Saved data entries
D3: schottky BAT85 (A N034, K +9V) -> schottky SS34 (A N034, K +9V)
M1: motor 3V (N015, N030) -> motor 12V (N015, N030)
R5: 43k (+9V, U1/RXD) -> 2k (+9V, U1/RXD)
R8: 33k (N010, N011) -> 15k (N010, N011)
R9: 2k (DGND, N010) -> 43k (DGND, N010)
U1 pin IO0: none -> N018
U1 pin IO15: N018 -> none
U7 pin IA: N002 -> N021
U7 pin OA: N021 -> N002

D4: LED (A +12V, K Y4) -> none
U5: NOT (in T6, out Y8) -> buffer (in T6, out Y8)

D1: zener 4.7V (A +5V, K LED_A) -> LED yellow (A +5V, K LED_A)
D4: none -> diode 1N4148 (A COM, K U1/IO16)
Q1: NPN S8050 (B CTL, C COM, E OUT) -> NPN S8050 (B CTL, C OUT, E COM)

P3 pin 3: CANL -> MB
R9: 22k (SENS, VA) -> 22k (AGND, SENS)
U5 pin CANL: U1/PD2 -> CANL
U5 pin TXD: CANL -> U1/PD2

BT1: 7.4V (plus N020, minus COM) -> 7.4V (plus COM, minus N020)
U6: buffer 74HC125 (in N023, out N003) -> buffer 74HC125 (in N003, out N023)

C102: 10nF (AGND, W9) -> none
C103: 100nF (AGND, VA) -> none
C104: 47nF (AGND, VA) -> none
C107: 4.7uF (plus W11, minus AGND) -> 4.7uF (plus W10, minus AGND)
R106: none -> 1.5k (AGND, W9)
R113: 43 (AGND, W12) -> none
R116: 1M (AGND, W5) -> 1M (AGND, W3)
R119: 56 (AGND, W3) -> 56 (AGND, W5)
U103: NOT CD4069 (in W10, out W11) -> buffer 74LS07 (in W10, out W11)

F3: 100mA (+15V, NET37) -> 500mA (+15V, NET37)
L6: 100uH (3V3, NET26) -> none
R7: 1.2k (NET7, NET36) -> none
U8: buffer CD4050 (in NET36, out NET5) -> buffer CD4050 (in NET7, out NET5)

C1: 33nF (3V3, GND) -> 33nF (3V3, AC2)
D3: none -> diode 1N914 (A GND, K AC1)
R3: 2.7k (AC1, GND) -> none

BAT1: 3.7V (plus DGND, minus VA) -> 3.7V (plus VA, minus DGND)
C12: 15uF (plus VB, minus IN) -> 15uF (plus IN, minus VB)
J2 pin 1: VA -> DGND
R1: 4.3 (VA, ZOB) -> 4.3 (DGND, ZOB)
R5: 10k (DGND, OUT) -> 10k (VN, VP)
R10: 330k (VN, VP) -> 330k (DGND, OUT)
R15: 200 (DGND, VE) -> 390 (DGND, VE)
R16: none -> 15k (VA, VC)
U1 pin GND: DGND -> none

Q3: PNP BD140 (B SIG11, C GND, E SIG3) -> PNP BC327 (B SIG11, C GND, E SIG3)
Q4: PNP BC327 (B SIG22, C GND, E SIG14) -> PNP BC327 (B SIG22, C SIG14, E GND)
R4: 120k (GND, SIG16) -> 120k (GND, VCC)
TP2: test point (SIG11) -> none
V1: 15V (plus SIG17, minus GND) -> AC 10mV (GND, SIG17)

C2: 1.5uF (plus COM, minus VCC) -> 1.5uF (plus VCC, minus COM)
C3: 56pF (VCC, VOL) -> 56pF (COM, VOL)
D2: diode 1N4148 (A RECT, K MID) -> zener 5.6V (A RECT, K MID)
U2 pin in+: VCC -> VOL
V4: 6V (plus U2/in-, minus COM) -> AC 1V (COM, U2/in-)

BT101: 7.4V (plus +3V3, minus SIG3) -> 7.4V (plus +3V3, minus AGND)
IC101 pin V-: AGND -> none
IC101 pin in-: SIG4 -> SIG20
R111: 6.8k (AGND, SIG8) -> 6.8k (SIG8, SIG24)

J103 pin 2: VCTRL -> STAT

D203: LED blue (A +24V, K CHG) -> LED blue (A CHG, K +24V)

### Problem statement
All that belongs in your answer is the stretch of entries above from the line with "C107: 4.7uF (plus" through the line with "R5: 10k (DGND, OUT) -> 10k (VN, VP)", printed exactly.

### Answer for the task
C107: 4.7uF (plus W11, minus AGND) -> 4.7uF (plus W10, minus AGND)
R106: none -> 1.5k (AGND, W9)
R113: 43 (AGND, W12) -> none
R116: 1M (AGND, W5) -> 1M (AGND, W3)
R119: 56 (AGND, W3) -> 56 (AGND, W5)
U103: NOT CD4069 (in W10, out W11) -> buffer 74LS07 (in W10, out W11)

F3: 100mA (+15V, NET37) -> 500mA (+15V, NET37)
L6: 100uH (3V3, NET26) -> none
R7: 1.2k (NET7, NET36) -> none
U8: buffer CD4050 (in NET36, out NET5) -> buffer CD4050 (in NET7, out NET5)

C1: 33nF (3V3, GND) -> 33nF (3V3, AC2)
D3: none -> diode 1N914 (A GND, K AC1)
R3: 2.7k (AC1, GND) -> none

BAT1: 3.7V (plus DGND, minus VA) -> 3.7V (plus VA, minus DGND)
C12: 15uF (plus VB, minus IN) -> 15uF (plus IN, minus VB)
J2 pin 1: VA -> DGND
R1: 4.3 (VA, ZOB) -> 4.3 (DGND, ZOB)
R5: 10k (DGND, OUT) -> 10k (VN, VP)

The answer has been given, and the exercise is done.